In the entries below, find the line with "C210: 68pF (COM, XI) -> 27pF (COM, XI)", then set it down exactly along with each line after it to the end, skipping any pictures.

::: SUPPLIED RECORDS

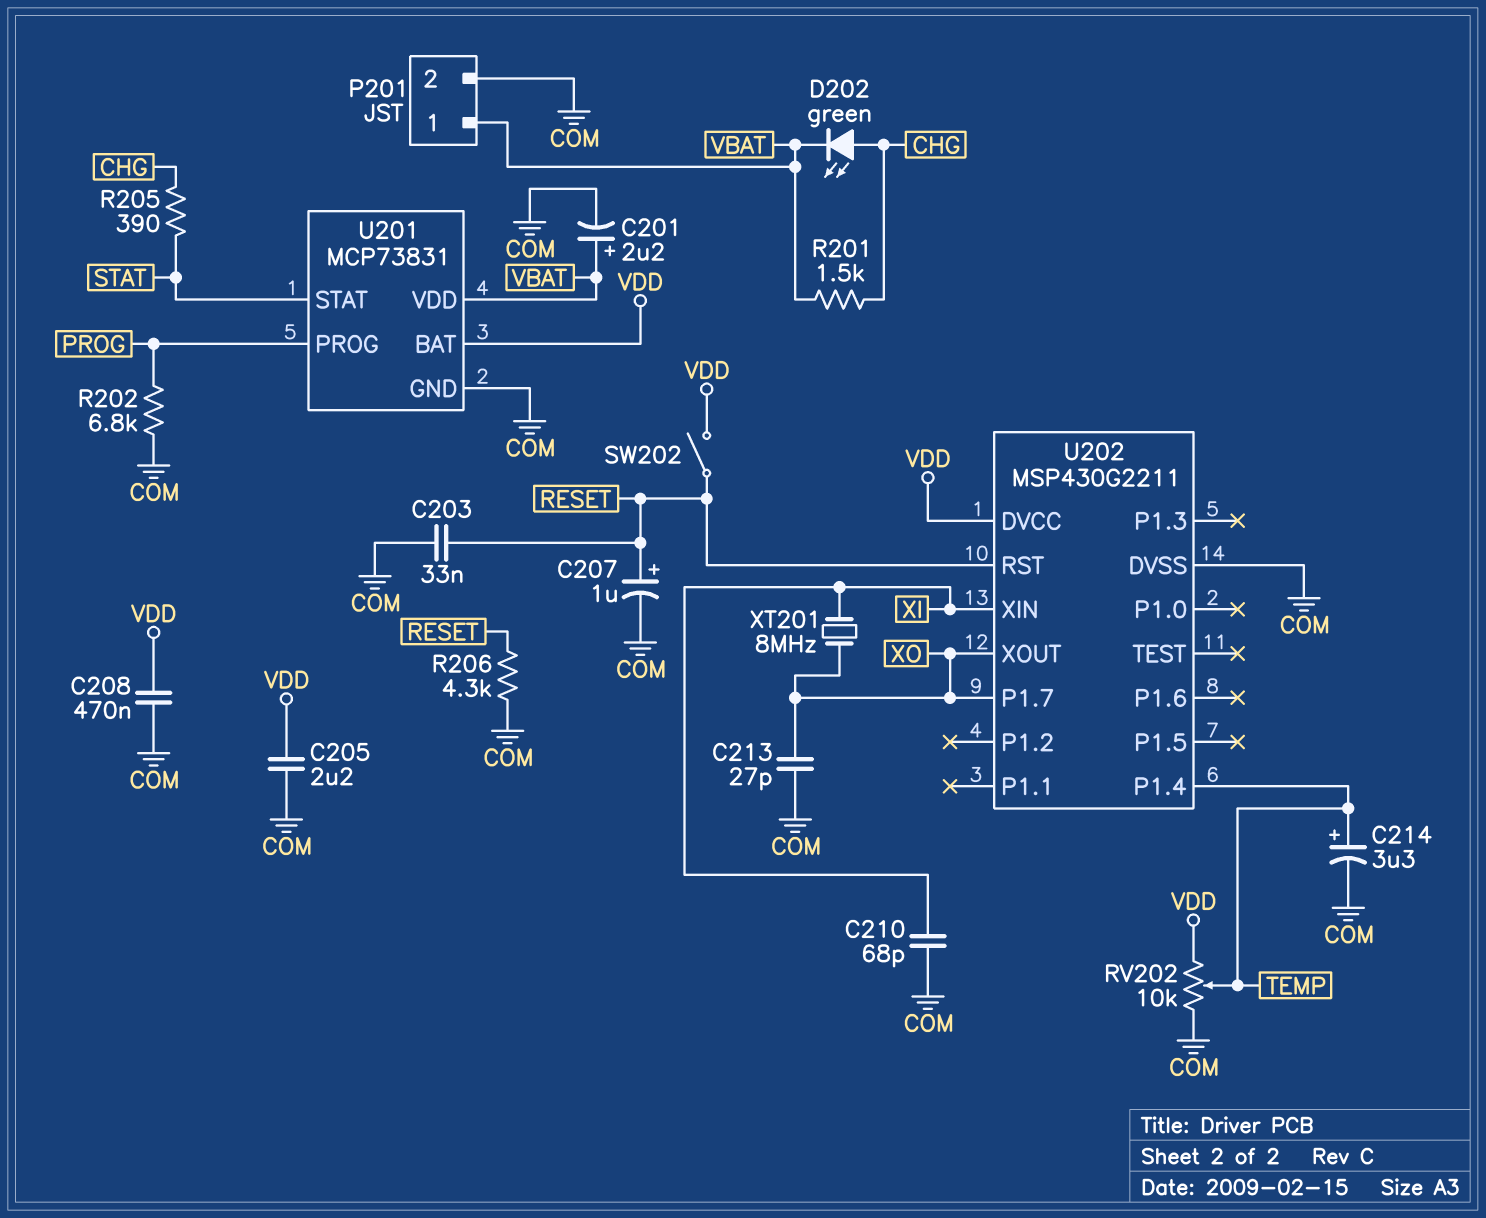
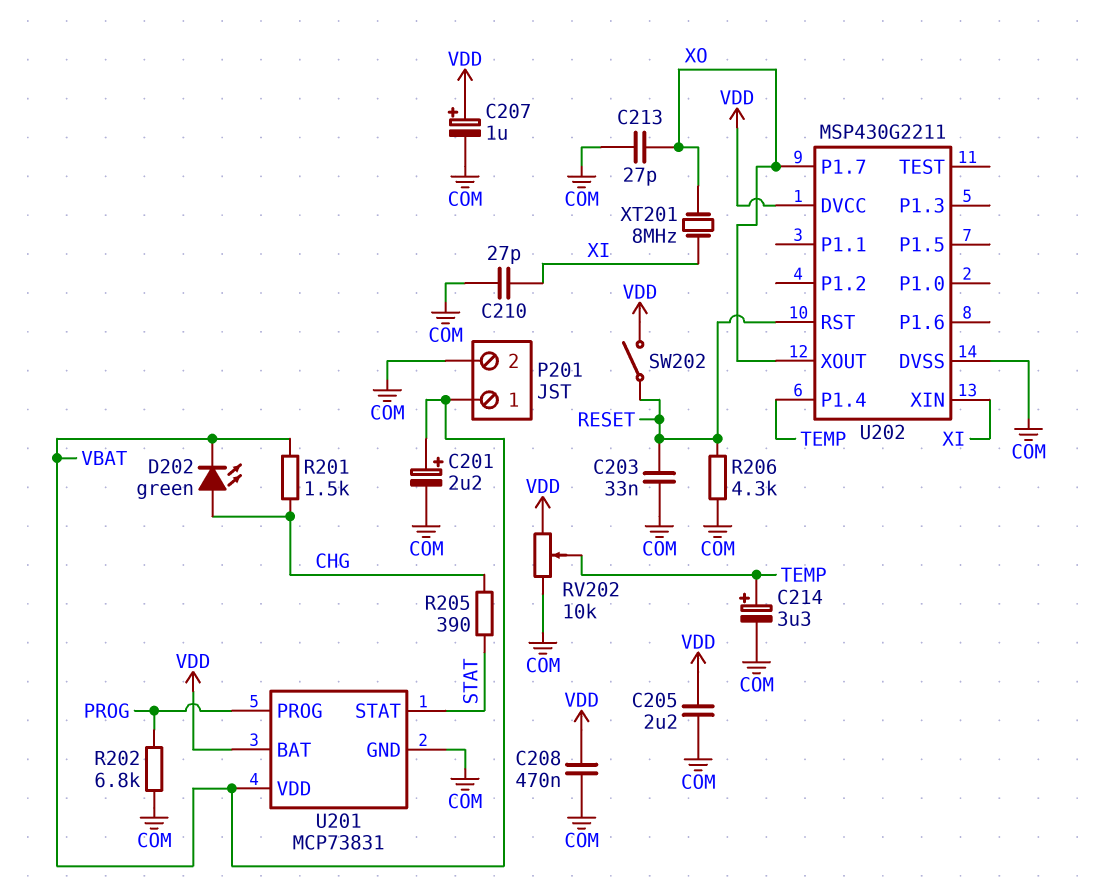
C207: 1uF (plus RESET, minus COM) -> 1uF (plus VDD, minus COM)
C210: 68pF (COM, XI) -> 27pF (COM, XI)

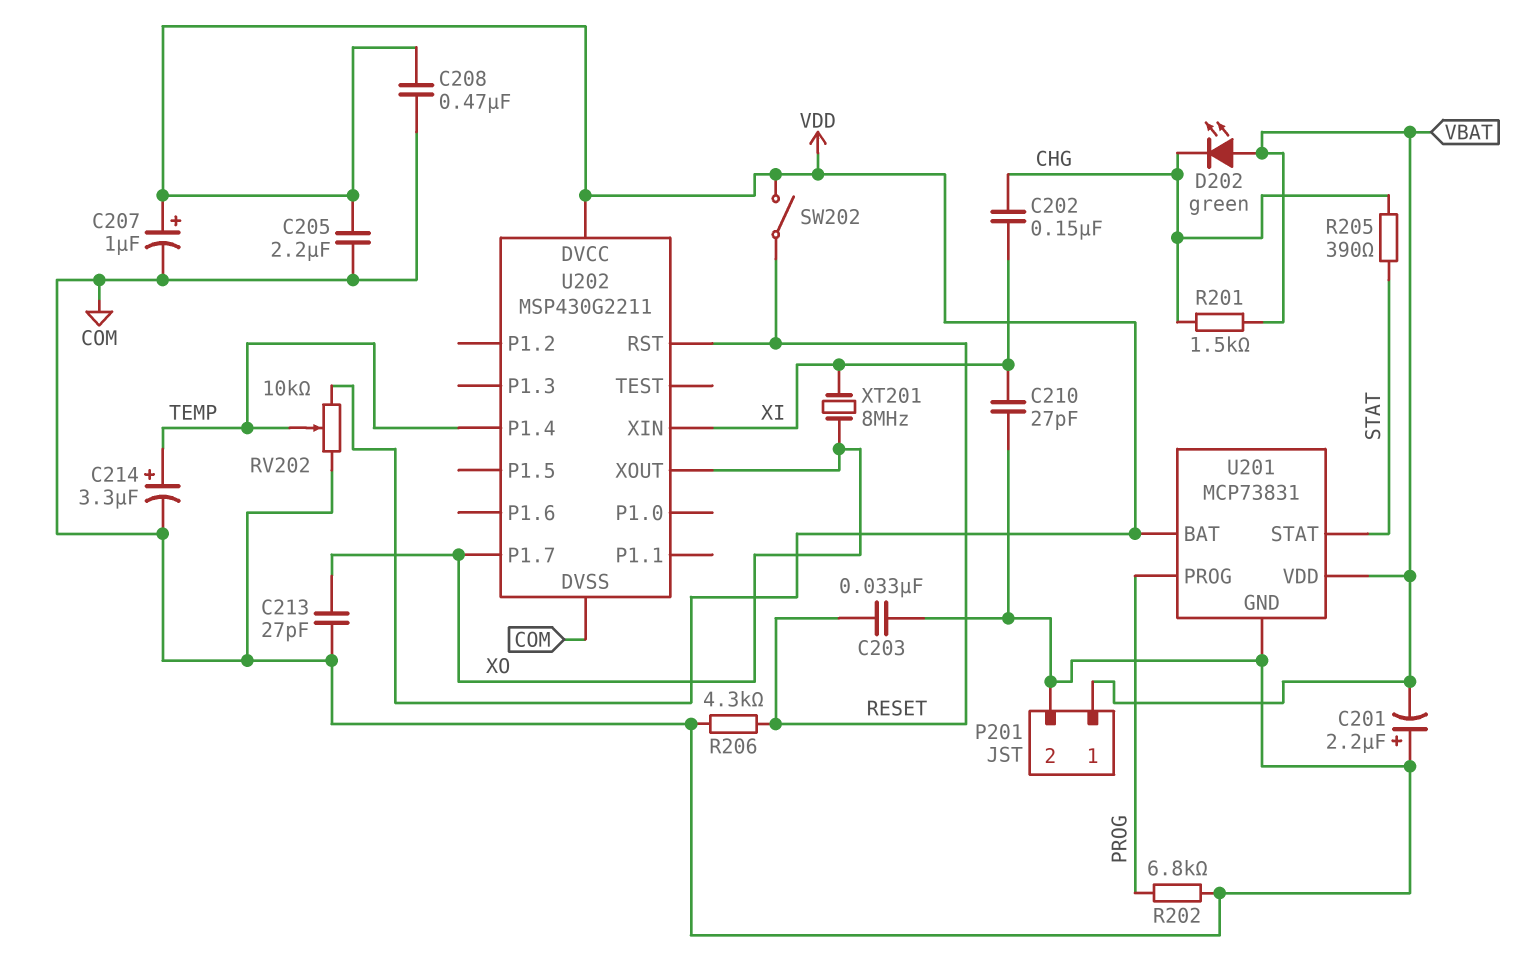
C201: 2.2uF (plus VBAT, minus COM) -> 2.2uF (plus COM, minus VBAT)
C202: none -> 150nF (CHG, XI)
D202: LED green (A CHG, K VBAT) -> LED green (A VBAT, K CHG)

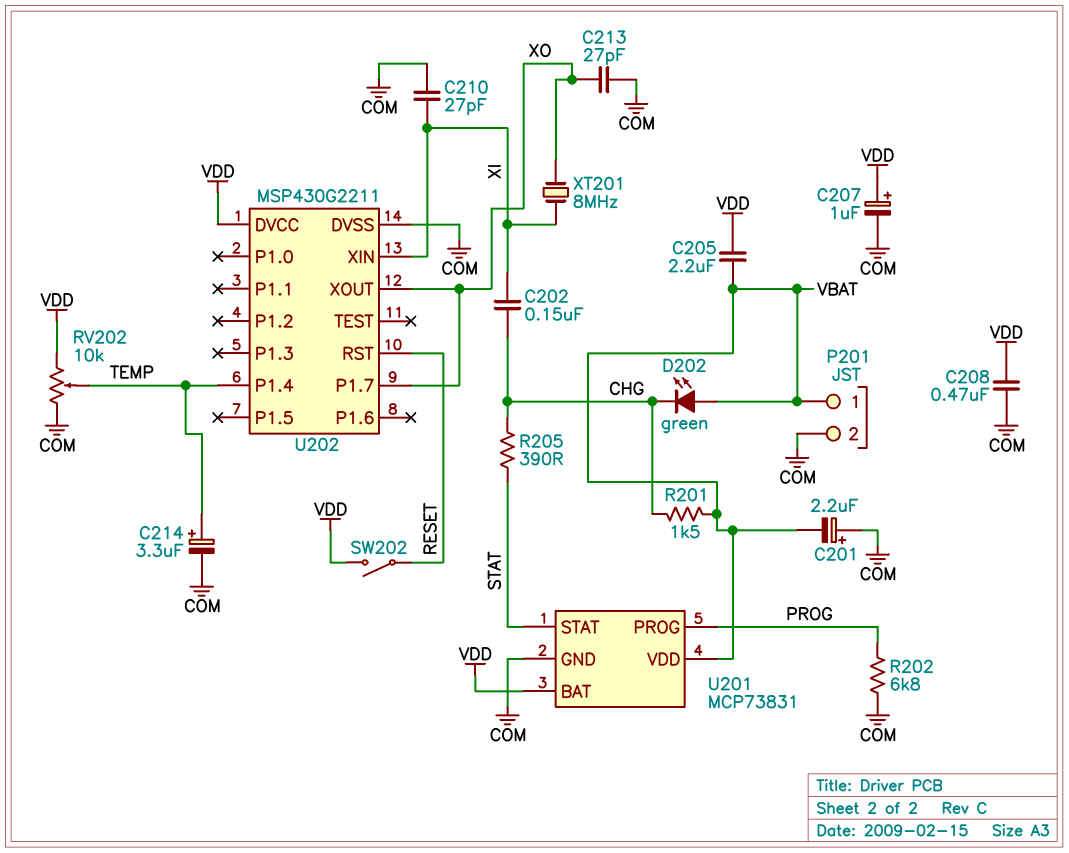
C203: 33nF (COM, RESET) -> none
C205: 2.2uF (COM, VDD) -> 2.2uF (VBAT, VDD)
R206: 4.3k (COM, RESET) -> none

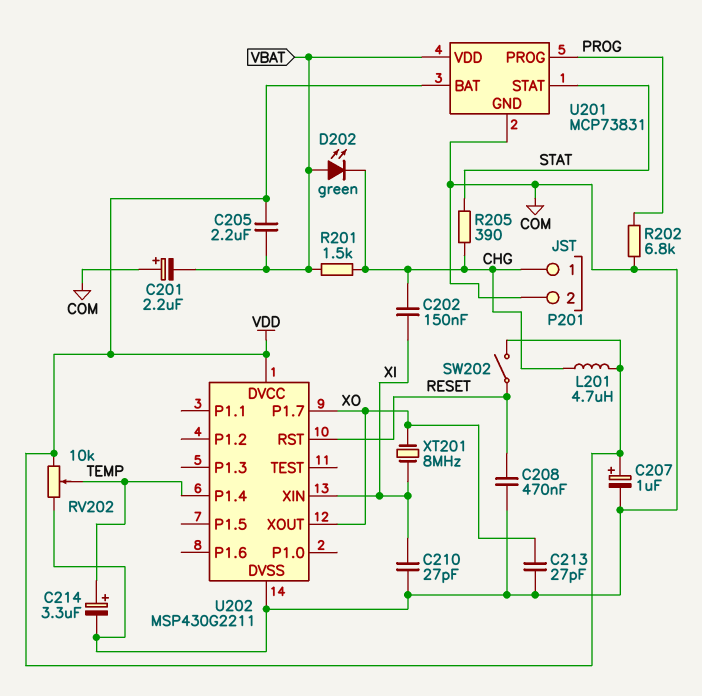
C208: 470nF (COM, VDD) -> 470nF (COM, RESET)
L201: none -> 4.7uH (CHG, VDD)
P201 pin 1: VBAT -> CHG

::::::

**FINISHED TASK**
C210: 68pF (COM, XI) -> 27pF (COM, XI)

C201: 2.2uF (plus VBAT, minus COM) -> 2.2uF (plus COM, minus VBAT)
C202: none -> 150nF (CHG, XI)
D202: LED green (A CHG, K VBAT) -> LED green (A VBAT, K CHG)

C203: 33nF (COM, RESET) -> none
C205: 2.2uF (COM, VDD) -> 2.2uF (VBAT, VDD)
R206: 4.3k (COM, RESET) -> none

C208: 470nF (COM, VDD) -> 470nF (COM, RESET)
L201: none -> 4.7uH (CHG, VDD)
P201 pin 1: VBAT -> CHG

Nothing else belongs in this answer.